╔══

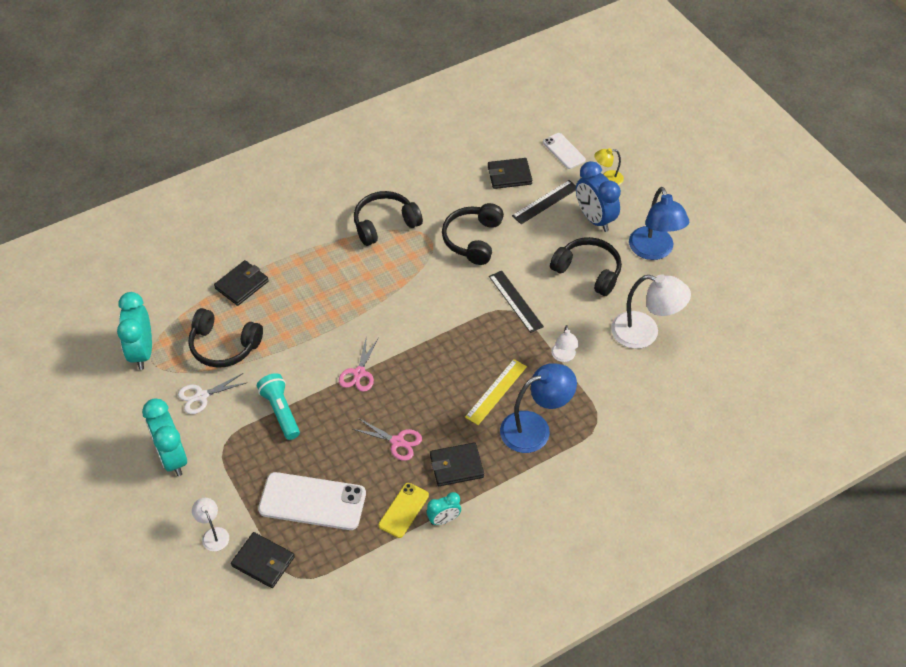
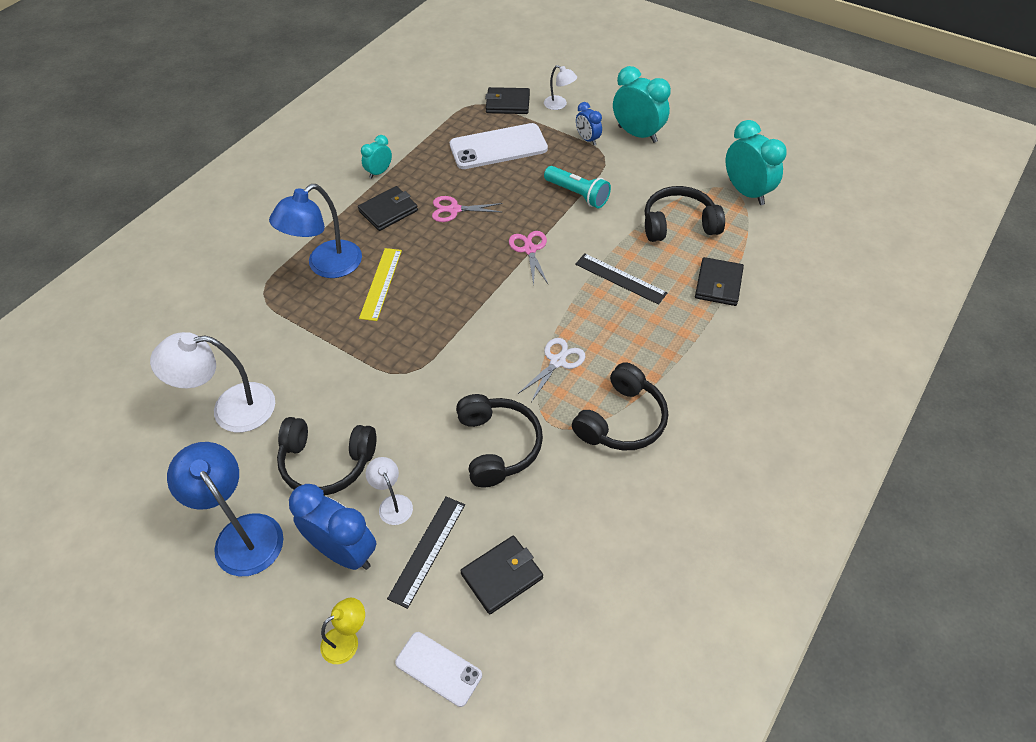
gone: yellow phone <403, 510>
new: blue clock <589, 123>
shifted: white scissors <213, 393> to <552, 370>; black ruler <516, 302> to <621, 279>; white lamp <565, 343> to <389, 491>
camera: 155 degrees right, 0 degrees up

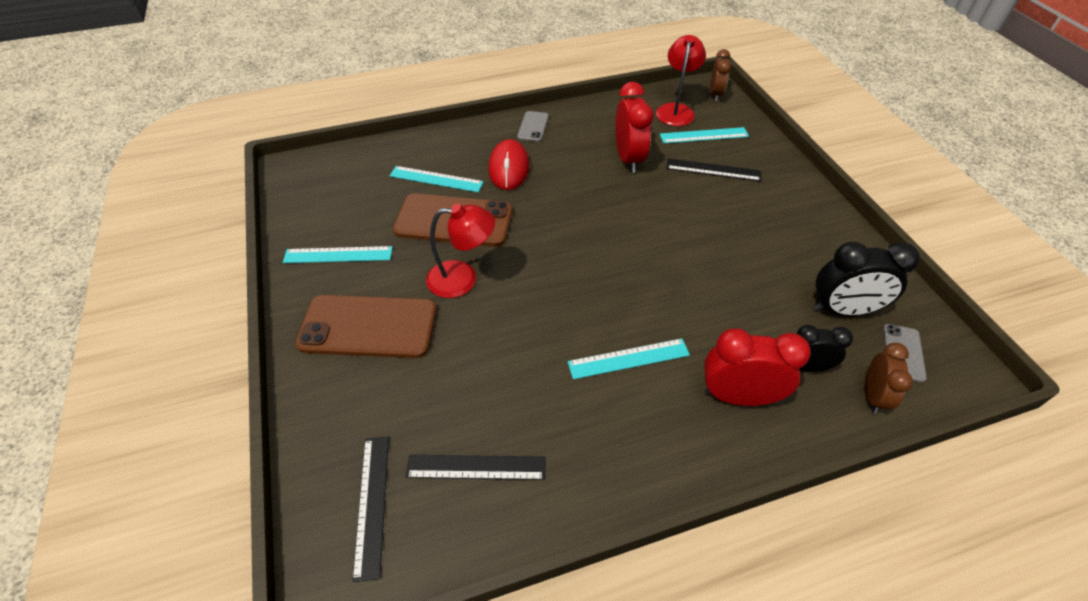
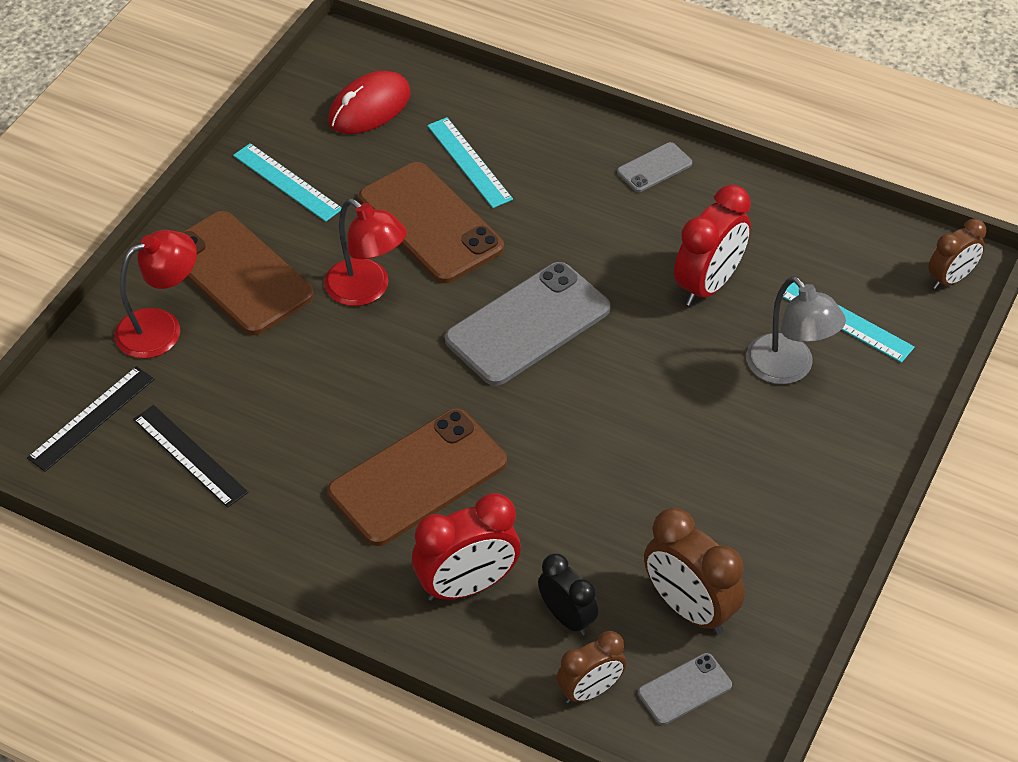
new: grey phone <528, 324>
shifted: red mouse <509, 164> to <369, 102>; red lamp <681, 80> to <155, 294>
swapped: turquoise ruler <629, 358> to brown phone <417, 477>; black ruler <713, 169> to grey lamp <796, 330>
repainted: black clock <866, 279> to brown clock <694, 571>
rotated: red clock <757, 367> = <466, 547> 105 degrees clockwise
camera: 45 degrees right, 0 degrees up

╚══

Goal of the exercise: Take the records above and transcribe them exactly, dropping every picture.

Reply:
gone: yellow phone <403, 510>
new: blue clock <589, 123>
shifted: white scissors <213, 393> to <552, 370>; black ruler <516, 302> to <621, 279>; white lamp <565, 343> to <389, 491>
camera: 155 degrees right, 0 degrees up

new: grey phone <528, 324>
shifted: red mouse <509, 164> to <369, 102>; red lamp <681, 80> to <155, 294>
swapped: turquoise ruler <629, 358> to brown phone <417, 477>; black ruler <713, 169> to grey lamp <796, 330>
repainted: black clock <866, 279> to brown clock <694, 571>
rotated: red clock <757, 367> = <466, 547> 105 degrees clockwise
camera: 45 degrees right, 0 degrees up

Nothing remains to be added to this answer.